# Information shown:
....

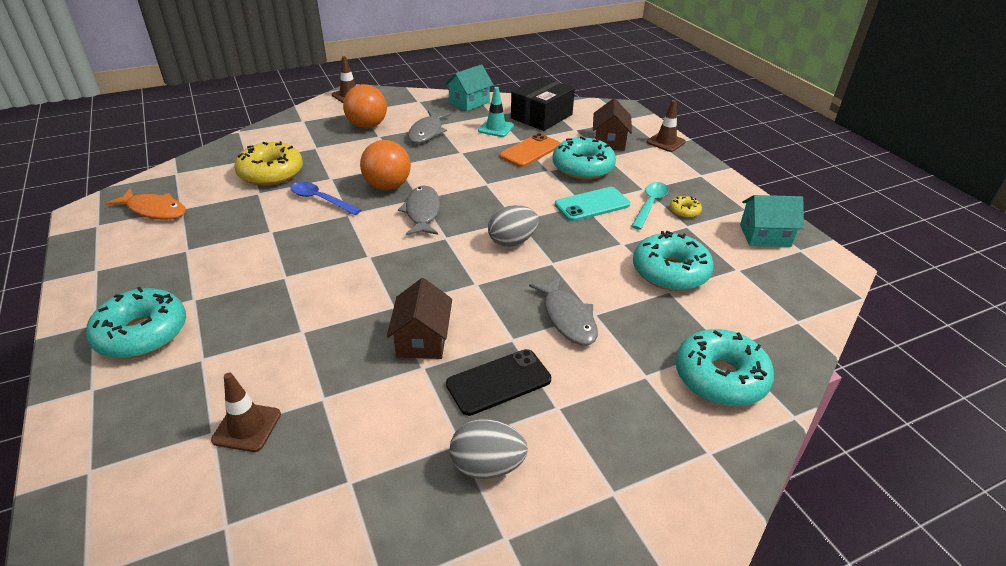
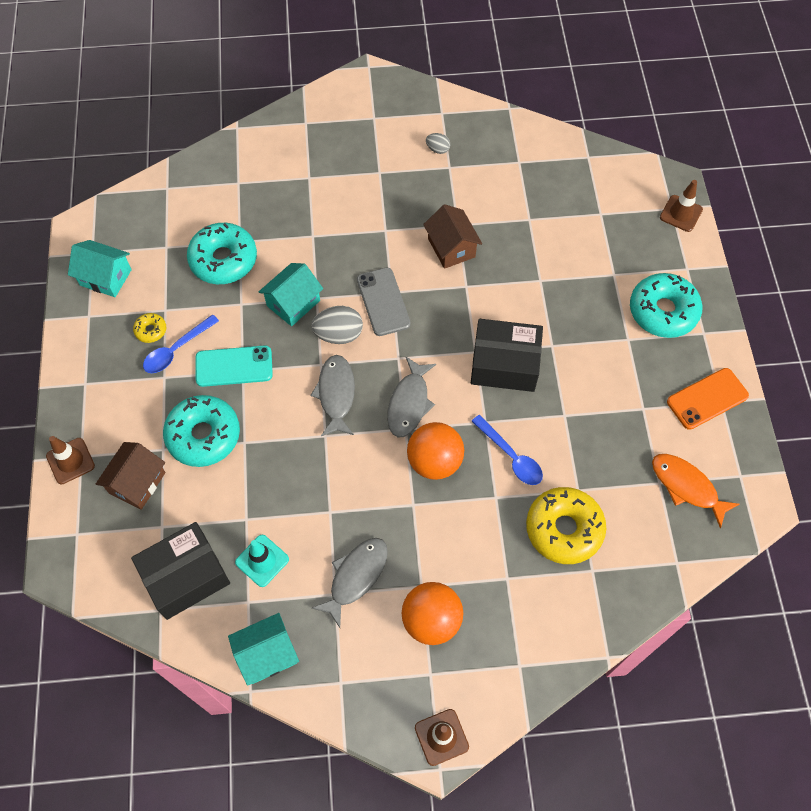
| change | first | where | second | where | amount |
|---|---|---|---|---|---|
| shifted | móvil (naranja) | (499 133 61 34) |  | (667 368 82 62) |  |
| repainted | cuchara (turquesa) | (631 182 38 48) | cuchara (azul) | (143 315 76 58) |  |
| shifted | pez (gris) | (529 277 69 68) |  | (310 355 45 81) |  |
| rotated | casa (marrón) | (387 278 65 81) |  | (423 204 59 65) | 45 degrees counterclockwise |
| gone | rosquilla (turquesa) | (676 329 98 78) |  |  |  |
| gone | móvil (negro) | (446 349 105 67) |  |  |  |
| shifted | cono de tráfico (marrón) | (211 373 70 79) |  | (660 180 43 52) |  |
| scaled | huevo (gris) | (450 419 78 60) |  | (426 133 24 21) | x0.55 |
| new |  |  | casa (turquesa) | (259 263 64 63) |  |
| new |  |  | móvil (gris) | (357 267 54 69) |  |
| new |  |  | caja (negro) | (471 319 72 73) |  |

....

# What is required:
Transcribe only what runs from the line with "degrees counterclockwise |" to the last line above, keeping every line exactly as written.

# Result:
| rotated | casa (marrón) | (387 278 65 81) |  | (423 204 59 65) | 45 degrees counterclockwise |
| gone | rosquilla (turquesa) | (676 329 98 78) |  |  |  |
| gone | móvil (negro) | (446 349 105 67) |  |  |  |
| shifted | cono de tráfico (marrón) | (211 373 70 79) |  | (660 180 43 52) |  |
| scaled | huevo (gris) | (450 419 78 60) |  | (426 133 24 21) | x0.55 |
| new |  |  | casa (turquesa) | (259 263 64 63) |  |
| new |  |  | móvil (gris) | (357 267 54 69) |  |
| new |  |  | caja (negro) | (471 319 72 73) |  |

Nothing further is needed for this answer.